■ ENTRIES SUPPLIED:
------------------------------------------------------------------------
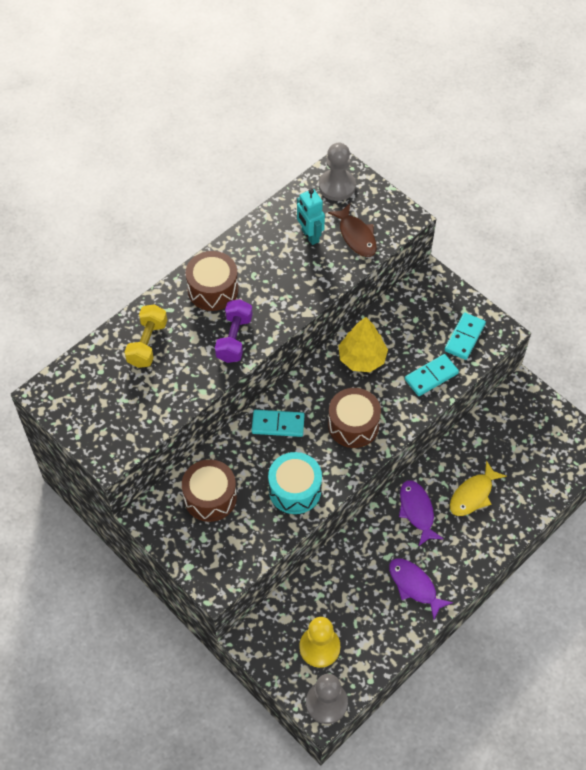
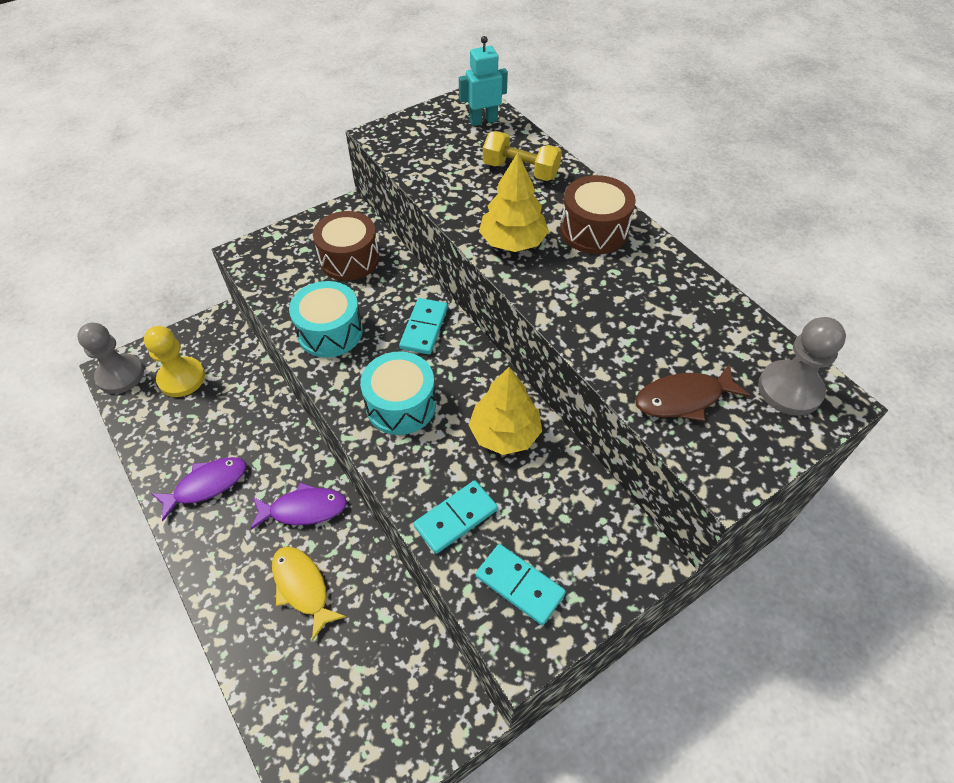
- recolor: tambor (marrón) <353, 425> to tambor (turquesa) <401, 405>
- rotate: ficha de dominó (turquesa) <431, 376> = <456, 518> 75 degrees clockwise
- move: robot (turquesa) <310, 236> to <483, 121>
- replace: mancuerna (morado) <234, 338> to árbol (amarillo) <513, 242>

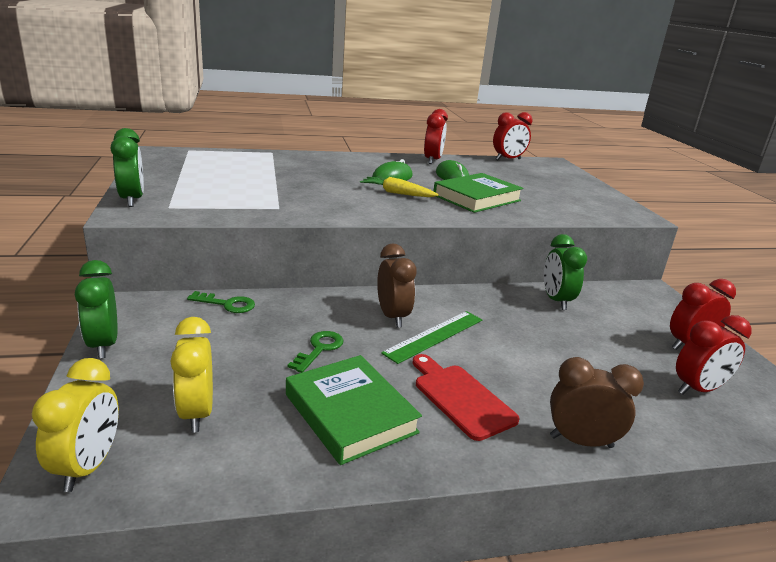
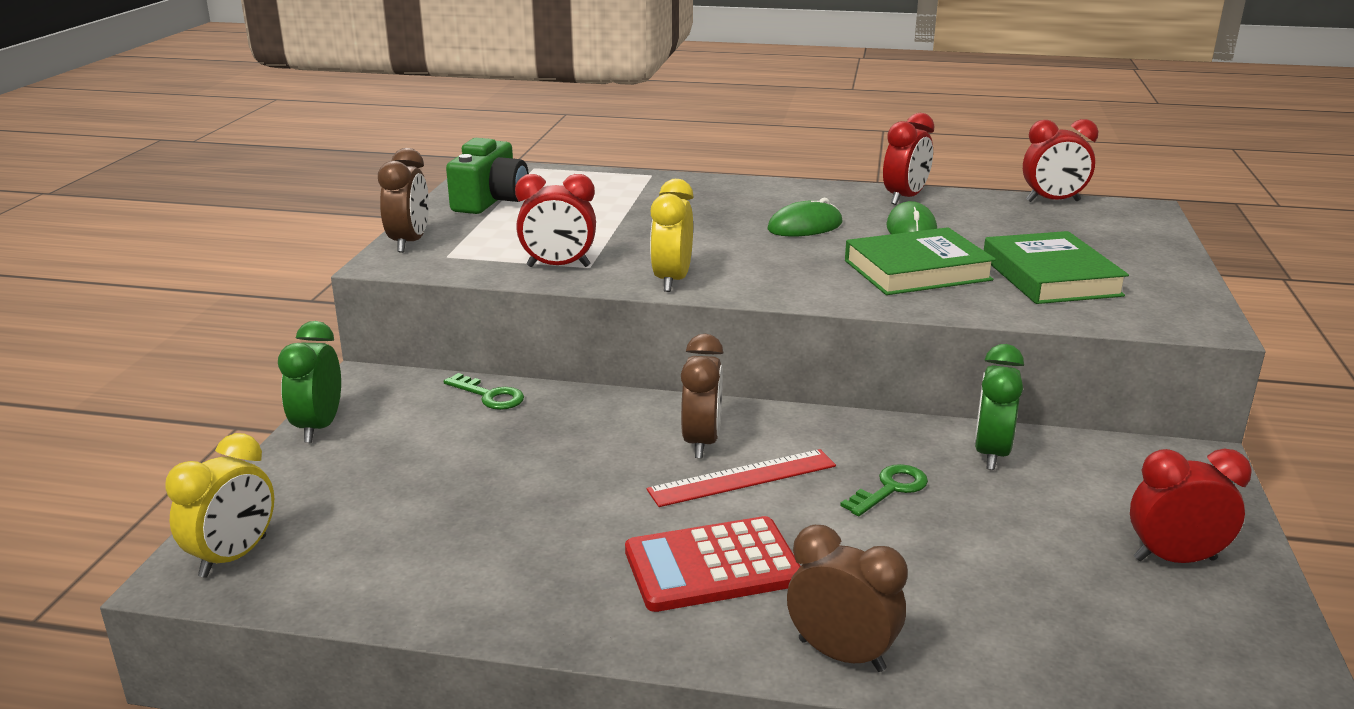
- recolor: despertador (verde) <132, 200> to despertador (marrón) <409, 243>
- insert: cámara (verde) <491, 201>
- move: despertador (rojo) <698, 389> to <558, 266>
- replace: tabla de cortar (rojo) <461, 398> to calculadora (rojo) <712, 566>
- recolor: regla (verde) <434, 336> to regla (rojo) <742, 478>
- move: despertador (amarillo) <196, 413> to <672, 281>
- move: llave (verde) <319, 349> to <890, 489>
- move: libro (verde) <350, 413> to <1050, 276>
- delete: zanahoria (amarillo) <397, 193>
------------------------------------------------------------------------
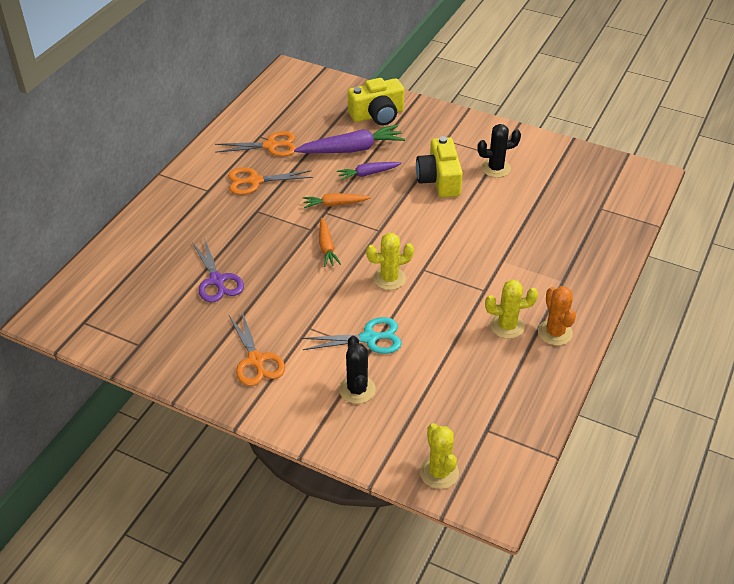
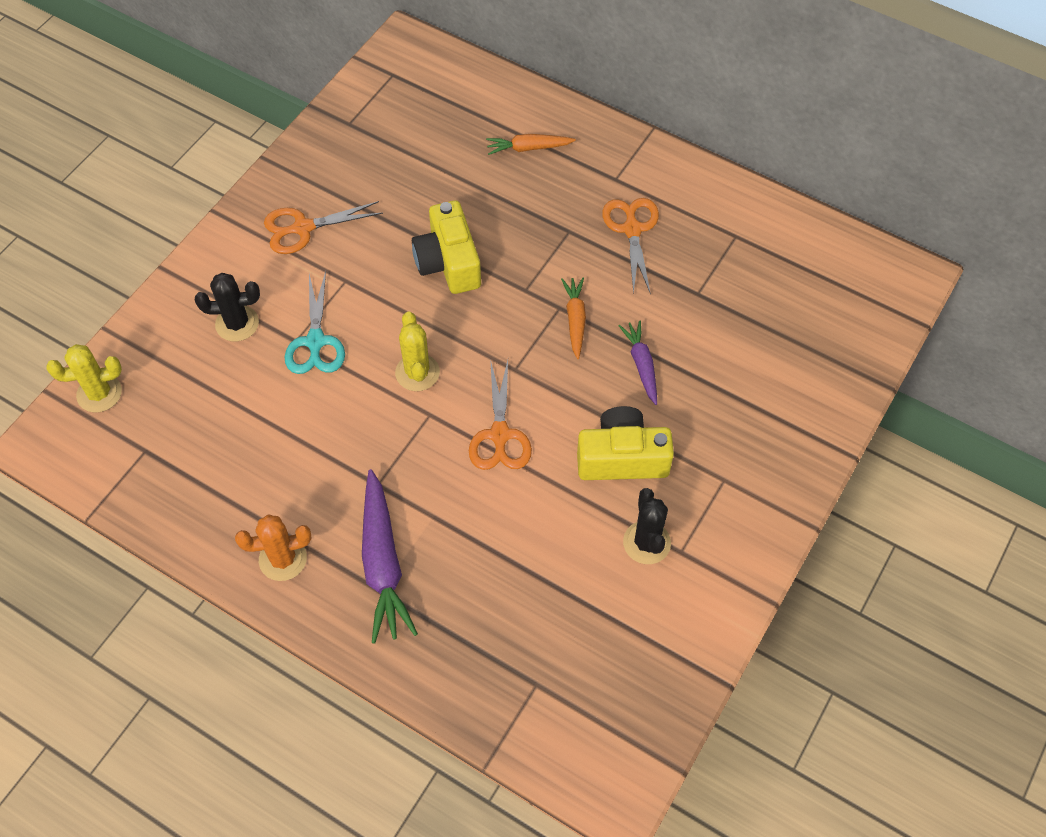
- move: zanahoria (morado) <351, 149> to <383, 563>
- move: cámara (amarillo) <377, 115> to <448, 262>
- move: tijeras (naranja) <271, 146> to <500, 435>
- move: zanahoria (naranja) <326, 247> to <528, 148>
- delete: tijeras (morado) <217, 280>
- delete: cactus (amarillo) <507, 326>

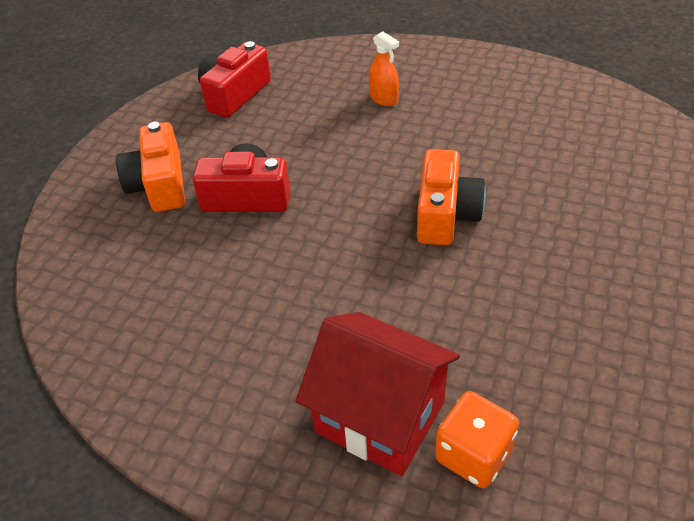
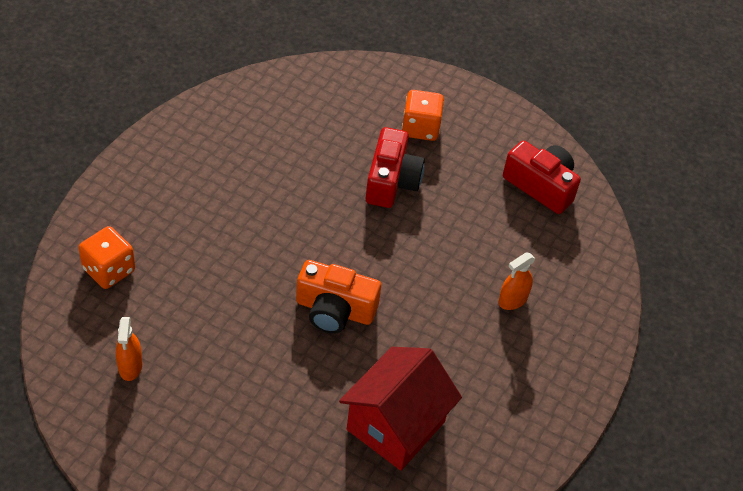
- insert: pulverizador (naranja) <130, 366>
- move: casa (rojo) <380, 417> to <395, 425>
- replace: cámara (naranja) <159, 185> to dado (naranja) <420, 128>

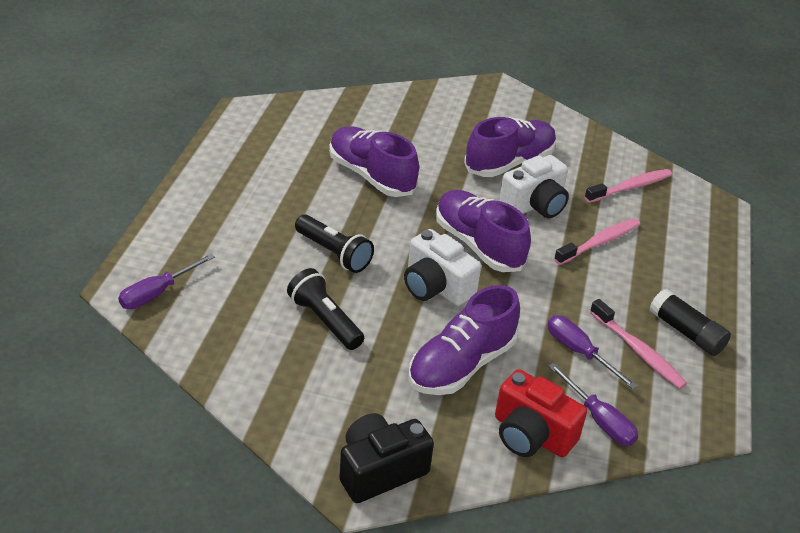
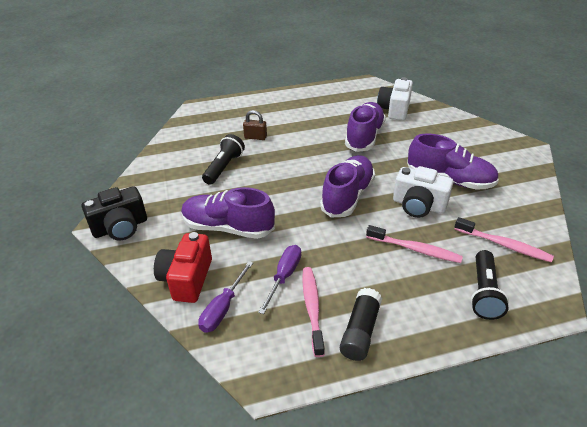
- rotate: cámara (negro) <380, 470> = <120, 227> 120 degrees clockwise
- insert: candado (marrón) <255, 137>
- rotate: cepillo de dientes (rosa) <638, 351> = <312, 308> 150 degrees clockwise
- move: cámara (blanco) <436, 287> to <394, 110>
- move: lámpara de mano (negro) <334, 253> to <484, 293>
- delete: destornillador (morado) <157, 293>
------------------------------------------------------------------------
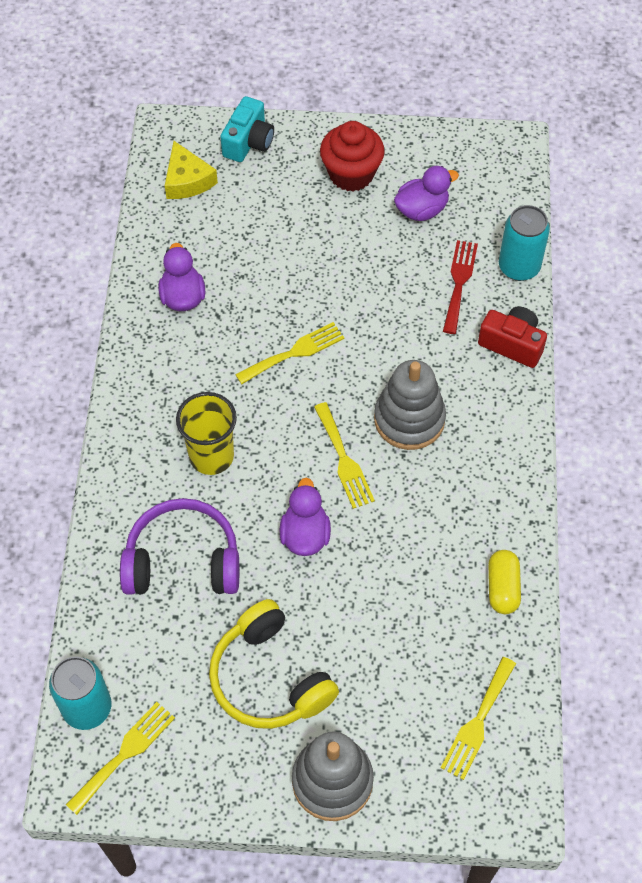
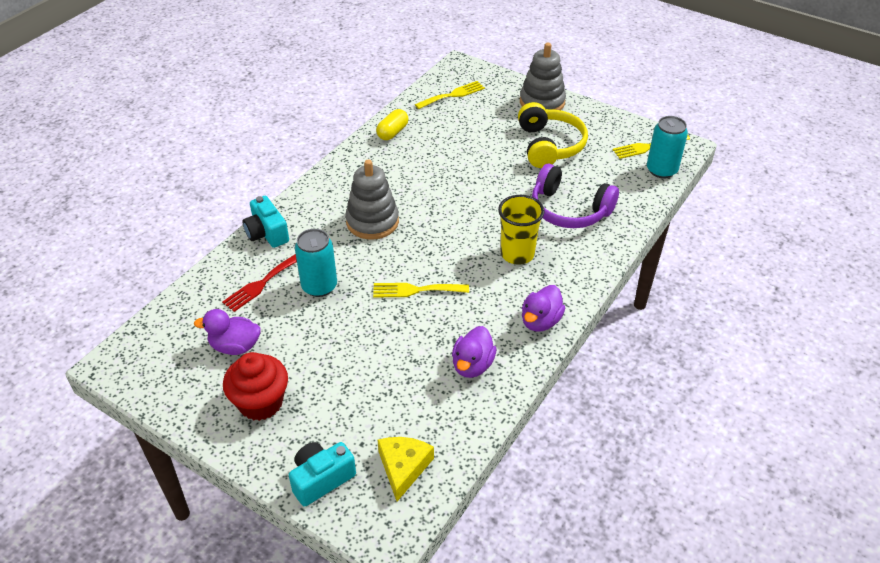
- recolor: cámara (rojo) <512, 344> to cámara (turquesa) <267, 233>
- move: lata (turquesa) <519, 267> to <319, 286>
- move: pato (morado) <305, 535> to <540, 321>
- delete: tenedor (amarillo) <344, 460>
------------------------------------------------------------------------
■ EXERCISE DIRECTIONS: Using the records above, write out exactly the lines between the one holding "- recolor: tambor" and the one holding "- move: robot", inclusive; leave everything else out.

■ REPLY TO THE EXERCISE:
- recolor: tambor (marrón) <353, 425> to tambor (turquesa) <401, 405>
- rotate: ficha de dominó (turquesa) <431, 376> = <456, 518> 75 degrees clockwise
- move: robot (turquesa) <310, 236> to <483, 121>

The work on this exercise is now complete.